══ Data for processing
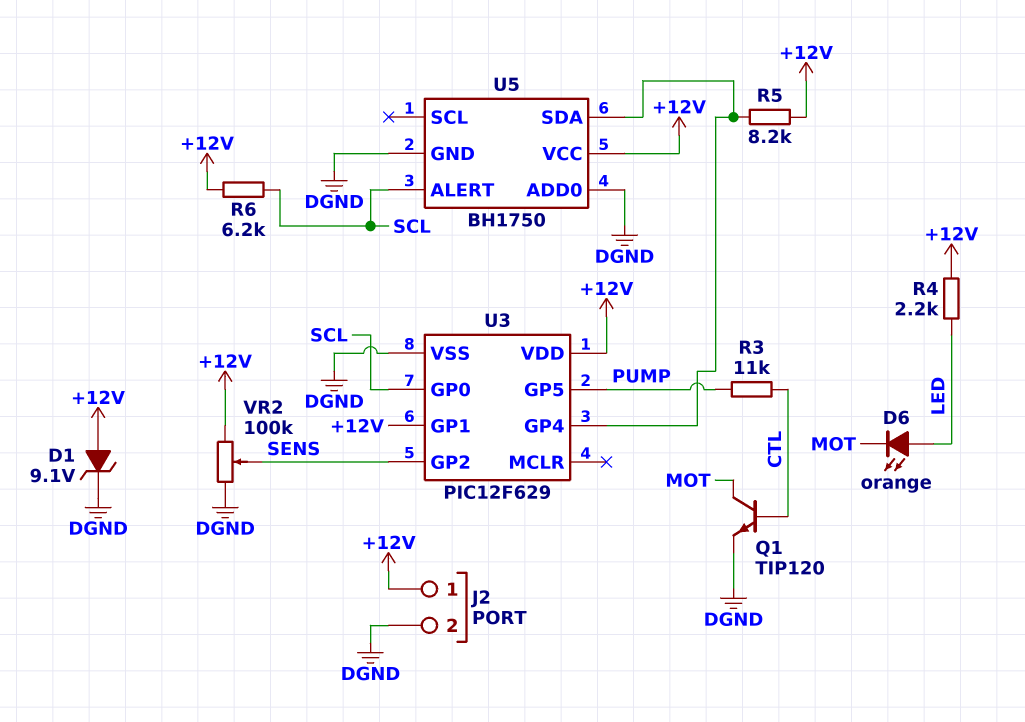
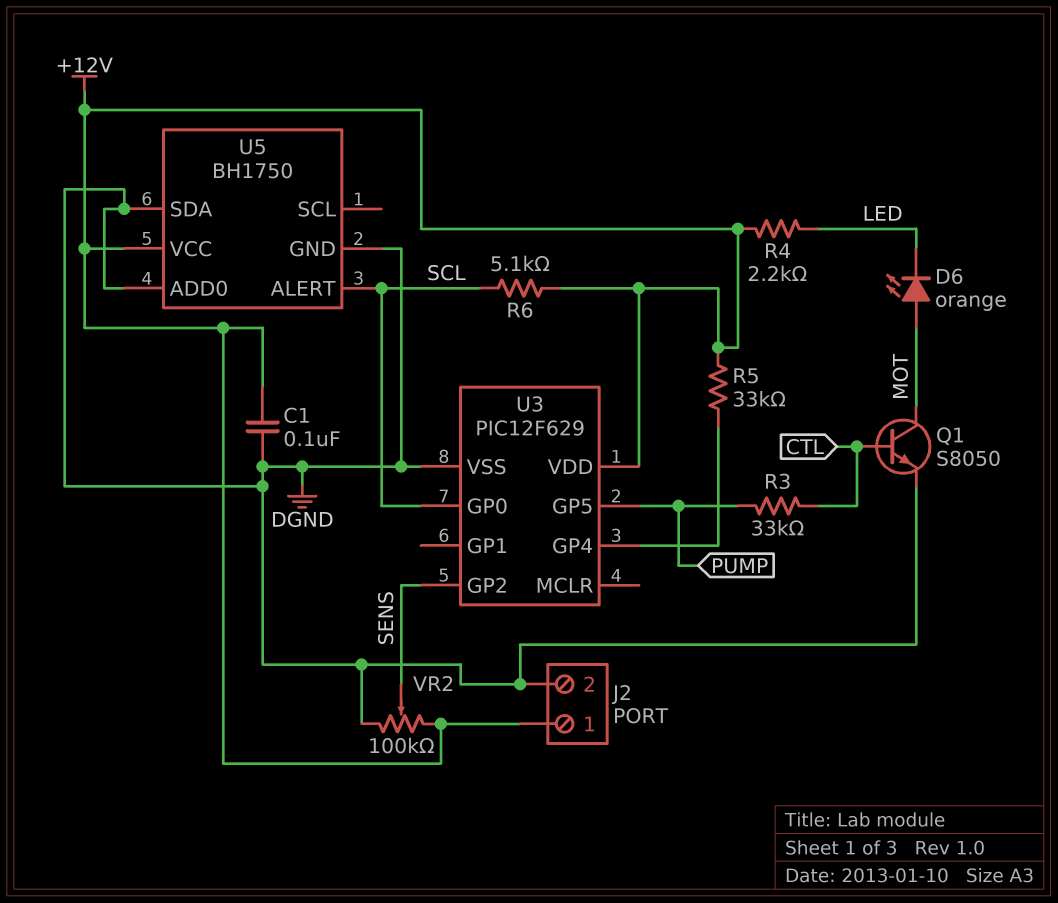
C1: none -> 100nF (+12V, DGND)
D1: zener 9.1V (A +12V, K DGND) -> none
D6: LED orange (A LED, K MOT) -> LED orange (A MOT, K LED)
Q1: NPN TIP120 (B CTL, C MOT, E DGND) -> NPN S8050 (B CTL, C MOT, E DGND)
R3: 11k (CTL, PUMP) -> 33k (CTL, PUMP)
R5: 8.2k (+12V, U3/GP4) -> 33k (+12V, U3/GP4)
R6: 6.2k (+12V, SCL) -> 5.1k (+12V, SCL)
U3 pin GP1: +12V -> none
U5 pin SDA: U3/GP4 -> DGND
════
# [Instructions for the task]
Which lines run from the one containing "D6: LED orange" to the end of the records? Transcribe exactly those, both ends included.

# [Task output]
D6: LED orange (A LED, K MOT) -> LED orange (A MOT, K LED)
Q1: NPN TIP120 (B CTL, C MOT, E DGND) -> NPN S8050 (B CTL, C MOT, E DGND)
R3: 11k (CTL, PUMP) -> 33k (CTL, PUMP)
R5: 8.2k (+12V, U3/GP4) -> 33k (+12V, U3/GP4)
R6: 6.2k (+12V, SCL) -> 5.1k (+12V, SCL)
U3 pin GP1: +12V -> none
U5 pin SDA: U3/GP4 -> DGND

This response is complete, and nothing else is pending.